* [Short task]
Render the records below as a Markdown table with the columns Row and Record line, putting each line with its row number in its own row and leaving out blank lines and pictures.
══ Supplied material ══
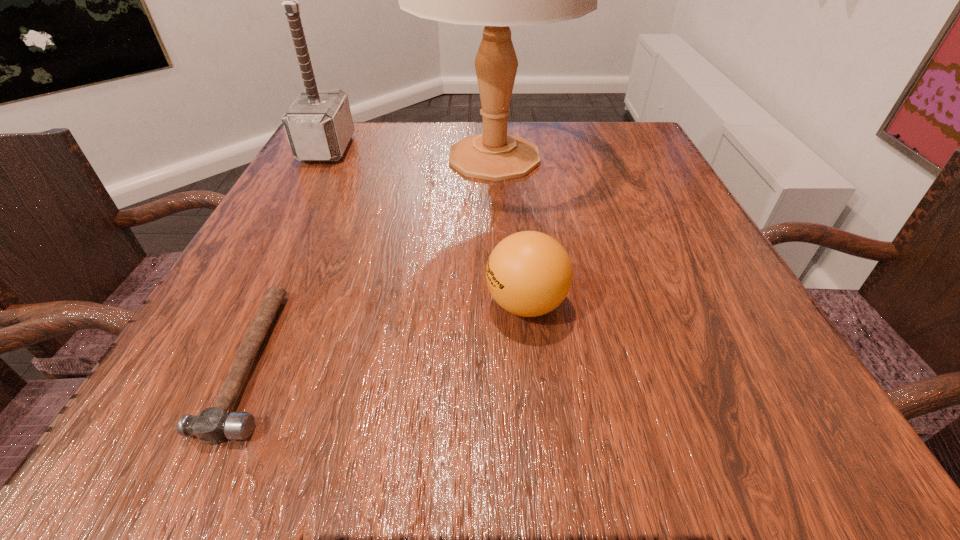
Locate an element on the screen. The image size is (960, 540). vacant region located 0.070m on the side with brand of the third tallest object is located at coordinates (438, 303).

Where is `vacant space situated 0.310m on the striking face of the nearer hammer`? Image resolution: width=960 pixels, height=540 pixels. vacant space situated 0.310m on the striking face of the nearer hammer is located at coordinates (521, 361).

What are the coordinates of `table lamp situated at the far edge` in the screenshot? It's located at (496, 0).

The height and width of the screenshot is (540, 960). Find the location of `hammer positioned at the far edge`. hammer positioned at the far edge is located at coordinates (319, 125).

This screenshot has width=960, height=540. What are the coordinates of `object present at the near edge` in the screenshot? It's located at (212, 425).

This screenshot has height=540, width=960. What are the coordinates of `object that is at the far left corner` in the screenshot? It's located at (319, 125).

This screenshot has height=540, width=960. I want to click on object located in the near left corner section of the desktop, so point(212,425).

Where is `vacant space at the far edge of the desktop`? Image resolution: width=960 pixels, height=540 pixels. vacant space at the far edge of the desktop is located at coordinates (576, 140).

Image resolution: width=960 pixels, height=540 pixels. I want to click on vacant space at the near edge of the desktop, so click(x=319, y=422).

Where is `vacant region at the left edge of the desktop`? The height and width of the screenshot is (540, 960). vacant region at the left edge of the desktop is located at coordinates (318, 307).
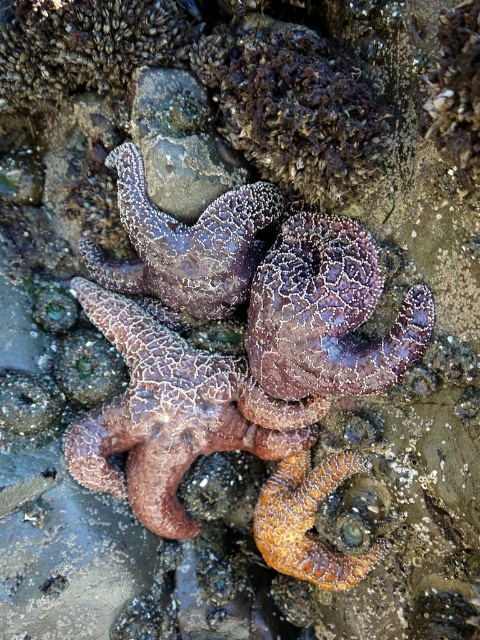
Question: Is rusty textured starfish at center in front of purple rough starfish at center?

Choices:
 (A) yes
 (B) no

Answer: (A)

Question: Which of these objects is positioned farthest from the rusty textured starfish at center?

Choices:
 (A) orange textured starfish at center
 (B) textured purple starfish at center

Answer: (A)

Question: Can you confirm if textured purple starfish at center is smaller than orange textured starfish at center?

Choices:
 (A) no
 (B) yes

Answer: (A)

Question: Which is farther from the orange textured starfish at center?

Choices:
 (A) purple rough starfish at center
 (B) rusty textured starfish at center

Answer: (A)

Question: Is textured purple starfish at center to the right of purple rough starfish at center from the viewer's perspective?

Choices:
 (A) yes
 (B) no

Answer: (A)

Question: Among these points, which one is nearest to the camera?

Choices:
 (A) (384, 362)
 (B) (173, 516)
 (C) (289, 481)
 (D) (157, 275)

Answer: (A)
═══
* [Written solution]
| Row | Record line |
|---|---|
| 1 | Locate an element on the screen. The image size is (960, 540). vacant region located 0.070m on the side with brand of the third tallest object is located at coordinates (438, 303). |
| 2 | Where is `vacant space situated 0.310m on the striking face of the nearer hammer`? Image resolution: width=960 pixels, height=540 pixels. vacant space situated 0.310m on the striking face of the nearer hammer is located at coordinates (521, 361). |
| 3 | What are the coordinates of `table lamp situated at the far edge` in the screenshot? It's located at (496, 0). |
| 4 | The height and width of the screenshot is (540, 960). Find the location of `hammer positioned at the far edge`. hammer positioned at the far edge is located at coordinates (319, 125). |
| 5 | This screenshot has width=960, height=540. What are the coordinates of `object present at the near edge` in the screenshot? It's located at (212, 425). |
| 6 | This screenshot has height=540, width=960. What are the coordinates of `object that is at the far left corner` in the screenshot? It's located at (319, 125). |
| 7 | This screenshot has height=540, width=960. I want to click on object located in the near left corner section of the desktop, so point(212,425). |
| 8 | Where is `vacant space at the far edge of the desktop`? Image resolution: width=960 pixels, height=540 pixels. vacant space at the far edge of the desktop is located at coordinates (576, 140). |
| 9 | Image resolution: width=960 pixels, height=540 pixels. I want to click on vacant space at the near edge of the desktop, so click(x=319, y=422). |
| 10 | Where is `vacant region at the left edge of the desktop`? The height and width of the screenshot is (540, 960). vacant region at the left edge of the desktop is located at coordinates (318, 307). |
| 11 | Question: Is rusty textured starfish at center in front of purple rough starfish at center? |
| 12 | Choices: |
| 13 |  (A) yes |
| 14 |  (B) no |
| 15 | Answer: (A) |
| 16 | Question: Which of these objects is positioned farthest from the rusty textured starfish at center? |
| 17 | Choices: |
| 18 |  (A) orange textured starfish at center |
| 19 |  (B) textured purple starfish at center |
| 20 | Answer: (A) |
| 21 | Question: Can you confirm if textured purple starfish at center is smaller than orange textured starfish at center? |
| 22 | Choices: |
| 23 |  (A) no |
| 24 |  (B) yes |
| 25 | Answer: (A) |
| 26 | Question: Which is farther from the orange textured starfish at center? |
| 27 | Choices: |
| 28 |  (A) purple rough starfish at center |
| 29 |  (B) rusty textured starfish at center |
| 30 | Answer: (A) |
| 31 | Question: Is textured purple starfish at center to the right of purple rough starfish at center from the viewer's perspective? |
| 32 | Choices: |
| 33 |  (A) yes |
| 34 |  (B) no |
| 35 | Answer: (A) |
| 36 | Question: Among these points, which one is nearest to the camera? |
| 37 | Choices: |
| 38 |  (A) (384, 362) |
| 39 |  (B) (173, 516) |
| 40 |  (C) (289, 481) |
| 41 |  (D) (157, 275) |
| 42 | Answer: (A) |